Scene change data

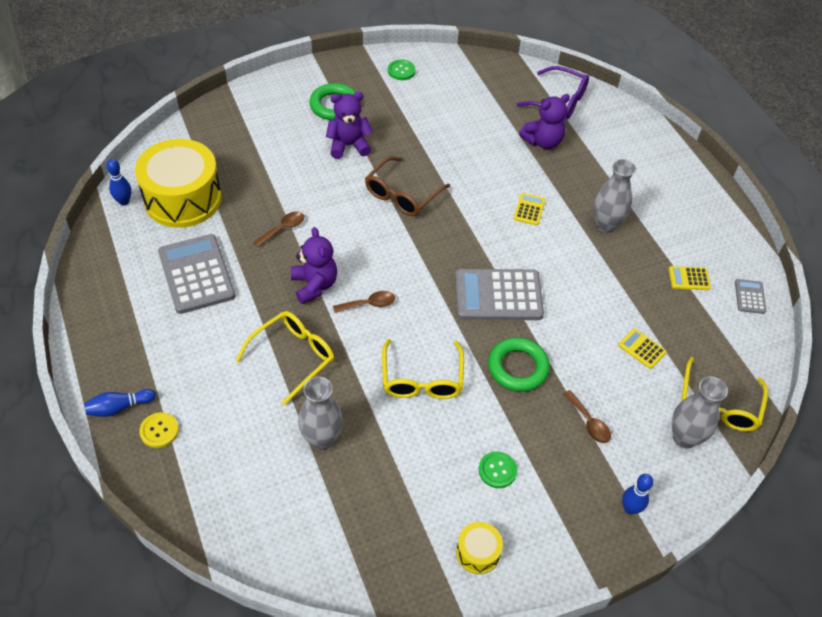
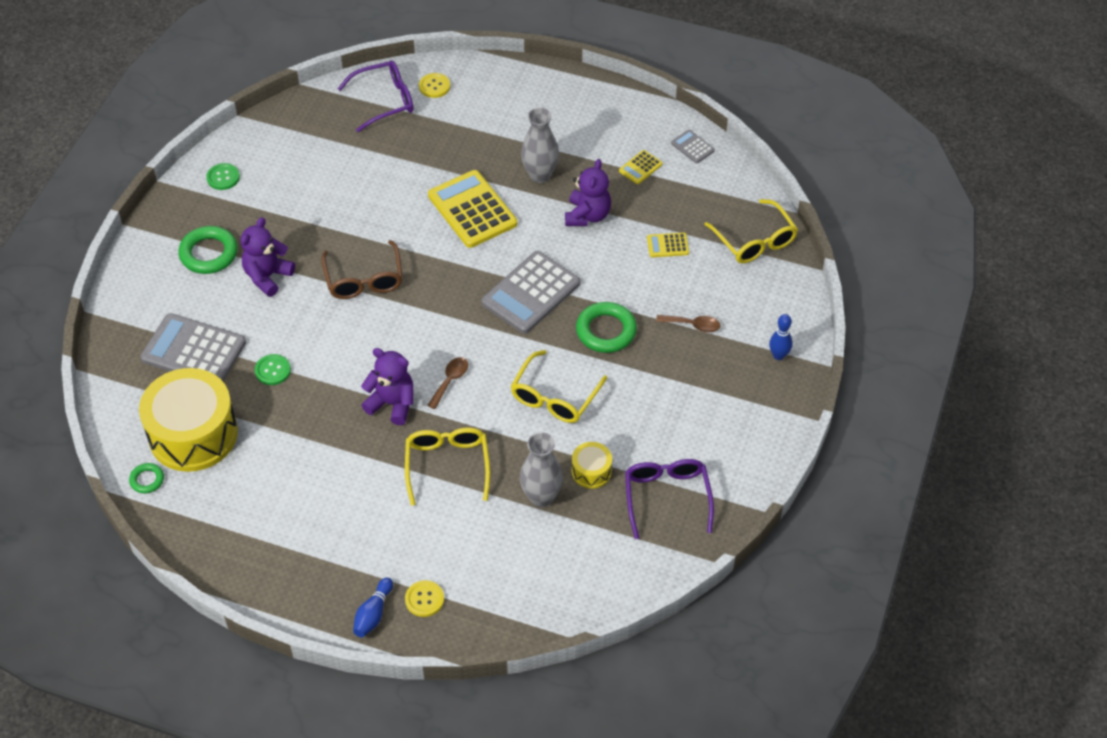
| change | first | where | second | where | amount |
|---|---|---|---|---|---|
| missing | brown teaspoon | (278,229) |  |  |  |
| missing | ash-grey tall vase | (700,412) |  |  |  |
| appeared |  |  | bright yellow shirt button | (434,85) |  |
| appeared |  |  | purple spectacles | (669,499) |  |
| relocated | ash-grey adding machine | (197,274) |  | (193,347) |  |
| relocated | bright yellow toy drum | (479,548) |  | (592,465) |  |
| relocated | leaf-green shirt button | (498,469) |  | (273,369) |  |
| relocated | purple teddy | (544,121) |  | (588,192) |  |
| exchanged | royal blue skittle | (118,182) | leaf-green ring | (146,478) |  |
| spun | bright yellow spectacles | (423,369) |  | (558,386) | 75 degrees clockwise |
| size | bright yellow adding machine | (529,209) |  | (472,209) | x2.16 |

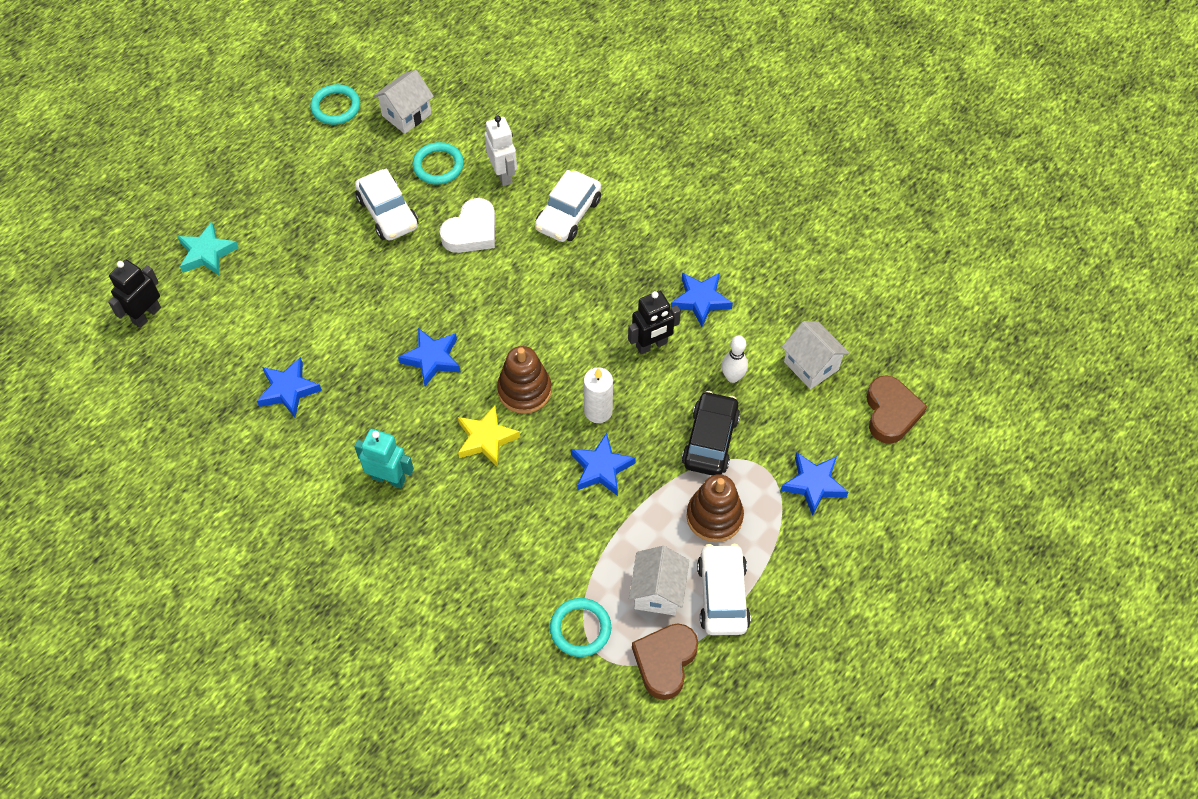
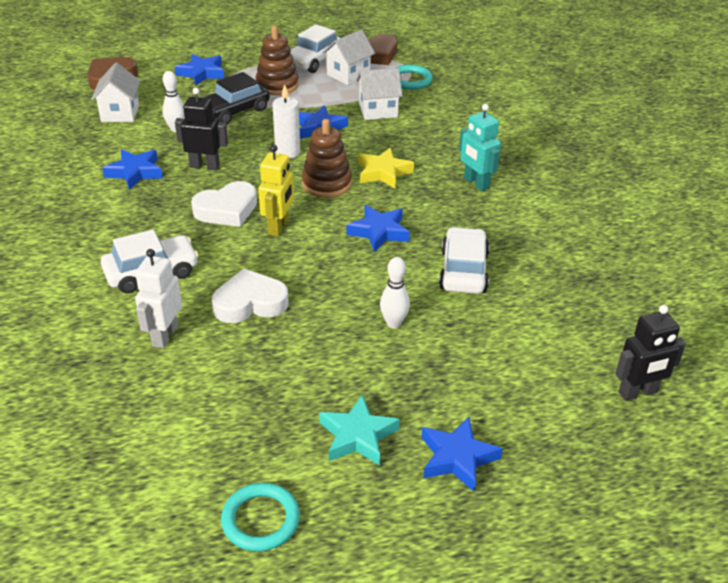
| change | first | where | second | where | amount |
|---|---|---|---|---|---|
| missing | aqua ring | (438,163) |  |  |  |
| appeared |  |  | white heart | (224,204) |  |
| appeared |  |  | bright yellow toy robot | (276,190) |  |
| appeared |  |  | white skittle | (395,292) |  |
| relocated | aqua star | (207,249) |  | (359,430) |  |
| relocated | royal blue star | (289,387) |  | (462,454) |  |
| relocated | white toy car | (386,205) |  | (464,260) |  |
| relocated | white toy house | (403,102) |  | (379,94) |  |

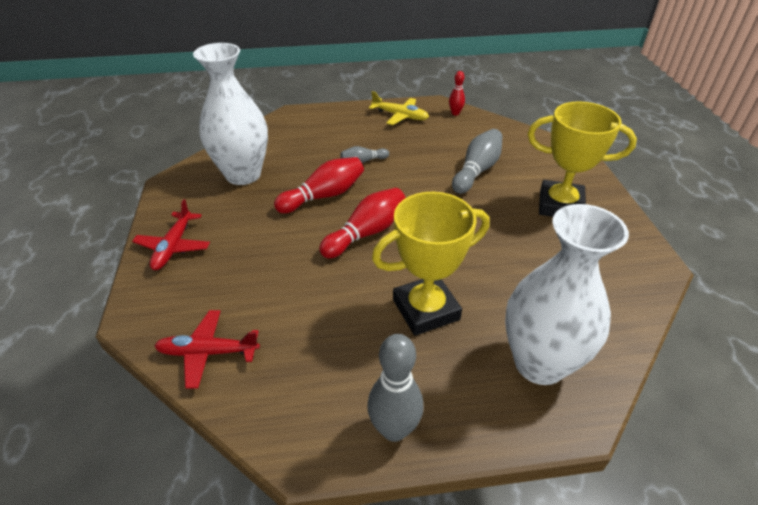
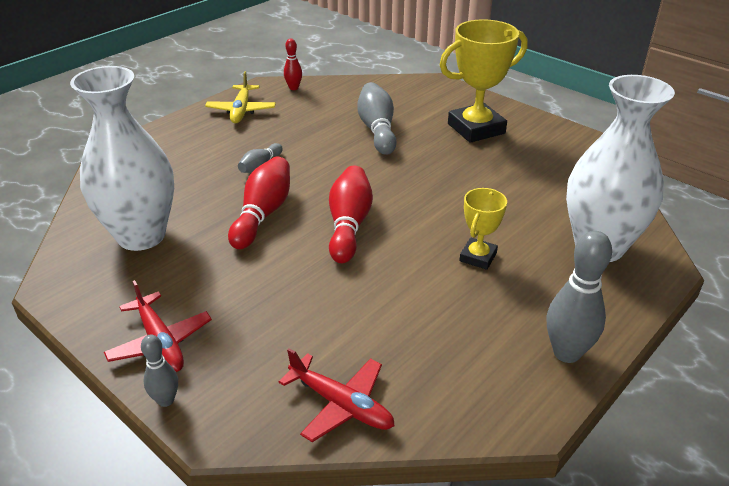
| change | first | where | second | where | amount |
|---|---|---|---|---|---|
| appeared |  |  | ash-grey skittle | (159,370) |  |
| spun | red toy plane | (207,349) |  | (336,395) | 105 degrees counterclockwise |
| spun | bright yellow toy plane | (399,108) |  | (240,97) | 105 degrees clockwise |
| size | bright yellow prize cup | (430,264) |  | (483,229) | x0.54 |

= Task to complete =
Would you filter the records and copy each line that contains the word "green"?

= Response for this exercise =
| relocated | leaf-green shirt button | (498,469) |  | (273,369) |  |
| exchanged | royal blue skittle | (118,182) | leaf-green ring | (146,478) |  |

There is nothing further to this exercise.